REQUIREMENTS
Render every line of the records below as a JSON list of strings, one string per line, with blank lines omitted.
---+---
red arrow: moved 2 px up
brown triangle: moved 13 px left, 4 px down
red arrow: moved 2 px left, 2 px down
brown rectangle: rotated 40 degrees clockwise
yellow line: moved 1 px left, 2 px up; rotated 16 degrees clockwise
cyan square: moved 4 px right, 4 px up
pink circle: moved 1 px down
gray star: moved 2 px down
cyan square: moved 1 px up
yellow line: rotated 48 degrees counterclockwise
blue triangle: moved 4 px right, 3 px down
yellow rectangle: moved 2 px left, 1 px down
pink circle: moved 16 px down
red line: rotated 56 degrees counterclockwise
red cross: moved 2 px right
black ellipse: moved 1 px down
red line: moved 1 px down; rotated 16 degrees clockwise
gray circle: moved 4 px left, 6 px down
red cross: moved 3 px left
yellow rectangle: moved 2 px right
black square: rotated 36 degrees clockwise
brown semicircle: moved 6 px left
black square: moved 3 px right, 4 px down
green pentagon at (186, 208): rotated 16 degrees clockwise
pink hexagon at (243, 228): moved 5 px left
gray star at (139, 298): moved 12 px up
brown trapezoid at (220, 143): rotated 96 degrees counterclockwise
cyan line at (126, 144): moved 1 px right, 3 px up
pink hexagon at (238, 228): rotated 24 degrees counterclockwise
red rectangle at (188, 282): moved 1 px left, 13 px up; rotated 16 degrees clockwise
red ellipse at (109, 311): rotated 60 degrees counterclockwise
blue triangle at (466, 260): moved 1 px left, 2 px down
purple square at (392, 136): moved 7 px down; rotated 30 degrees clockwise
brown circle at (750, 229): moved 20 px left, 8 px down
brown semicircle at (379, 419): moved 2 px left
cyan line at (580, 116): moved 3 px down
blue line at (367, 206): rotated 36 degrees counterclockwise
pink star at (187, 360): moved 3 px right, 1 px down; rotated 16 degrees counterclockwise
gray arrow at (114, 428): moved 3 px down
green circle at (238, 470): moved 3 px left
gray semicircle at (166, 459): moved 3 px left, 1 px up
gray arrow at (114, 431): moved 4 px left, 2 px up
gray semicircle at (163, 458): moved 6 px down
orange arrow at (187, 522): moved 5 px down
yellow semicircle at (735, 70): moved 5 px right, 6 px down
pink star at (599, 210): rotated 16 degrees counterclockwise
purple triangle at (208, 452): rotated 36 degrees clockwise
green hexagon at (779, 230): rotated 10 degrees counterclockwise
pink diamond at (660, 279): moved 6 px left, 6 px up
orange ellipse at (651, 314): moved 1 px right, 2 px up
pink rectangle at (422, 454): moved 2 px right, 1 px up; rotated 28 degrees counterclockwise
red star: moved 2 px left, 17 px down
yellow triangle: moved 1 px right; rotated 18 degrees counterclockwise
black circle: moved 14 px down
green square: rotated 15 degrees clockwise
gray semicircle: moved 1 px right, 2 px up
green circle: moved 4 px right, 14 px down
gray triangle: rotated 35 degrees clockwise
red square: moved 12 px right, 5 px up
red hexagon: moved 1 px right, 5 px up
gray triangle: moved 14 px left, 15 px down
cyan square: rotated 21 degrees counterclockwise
---+---
RESPONSE TO THE EXERCISE
[
  "red arrow: moved 2 px up",
  "brown triangle: moved 13 px left, 4 px down",
  "red arrow: moved 2 px left, 2 px down",
  "brown rectangle: rotated 40 degrees clockwise",
  "yellow line: moved 1 px left, 2 px up; rotated 16 degrees clockwise",
  "cyan square: moved 4 px right, 4 px up",
  "pink circle: moved 1 px down",
  "gray star: moved 2 px down",
  "cyan square: moved 1 px up",
  "yellow line: rotated 48 degrees counterclockwise",
  "blue triangle: moved 4 px right, 3 px down",
  "yellow rectangle: moved 2 px left, 1 px down",
  "pink circle: moved 16 px down",
  "red line: rotated 56 degrees counterclockwise",
  "red cross: moved 2 px right",
  "black ellipse: moved 1 px down",
  "red line: moved 1 px down; rotated 16 degrees clockwise",
  "gray circle: moved 4 px left, 6 px down",
  "red cross: moved 3 px left",
  "yellow rectangle: moved 2 px right",
  "black square: rotated 36 degrees clockwise",
  "brown semicircle: moved 6 px left",
  "black square: moved 3 px right, 4 px down",
  "green pentagon at (186, 208): rotated 16 degrees clockwise",
  "pink hexagon at (243, 228): moved 5 px left",
  "gray star at (139, 298): moved 12 px up",
  "brown trapezoid at (220, 143): rotated 96 degrees counterclockwise",
  "cyan line at (126, 144): moved 1 px right, 3 px up",
  "pink hexagon at (238, 228): rotated 24 degrees counterclockwise",
  "red rectangle at (188, 282): moved 1 px left, 13 px up; rotated 16 degrees clockwise",
  "red ellipse at (109, 311): rotated 60 degrees counterclockwise",
  "blue triangle at (466, 260): moved 1 px left, 2 px down",
  "purple square at (392, 136): moved 7 px down; rotated 30 degrees clockwise",
  "brown circle at (750, 229): moved 20 px left, 8 px down",
  "brown semicircle at (379, 419): moved 2 px left",
  "cyan line at (580, 116): moved 3 px down",
  "blue line at (367, 206): rotated 36 degrees counterclockwise",
  "pink star at (187, 360): moved 3 px right, 1 px down; rotated 16 degrees counterclockwise",
  "gray arrow at (114, 428): moved 3 px down",
  "green circle at (238, 470): moved 3 px left",
  "gray semicircle at (166, 459): moved 3 px left, 1 px up",
  "gray arrow at (114, 431): moved 4 px left, 2 px up",
  "gray semicircle at (163, 458): moved 6 px down",
  "orange arrow at (187, 522): moved 5 px down",
  "yellow semicircle at (735, 70): moved 5 px right, 6 px down",
  "pink star at (599, 210): rotated 16 degrees counterclockwise",
  "purple triangle at (208, 452): rotated 36 degrees clockwise",
  "green hexagon at (779, 230): rotated 10 degrees counterclockwise",
  "pink diamond at (660, 279): moved 6 px left, 6 px up",
  "orange ellipse at (651, 314): moved 1 px right, 2 px up",
  "pink rectangle at (422, 454): moved 2 px right, 1 px up; rotated 28 degrees counterclockwise",
  "red star: moved 2 px left, 17 px down",
  "yellow triangle: moved 1 px right; rotated 18 degrees counterclockwise",
  "black circle: moved 14 px down",
  "green square: rotated 15 degrees clockwise",
  "gray semicircle: moved 1 px right, 2 px up",
  "green circle: moved 4 px right, 14 px down",
  "gray triangle: rotated 35 degrees clockwise",
  "red square: moved 12 px right, 5 px up",
  "red hexagon: moved 1 px right, 5 px up",
  "gray triangle: moved 14 px left, 15 px down",
  "cyan square: rotated 21 degrees counterclockwise"
]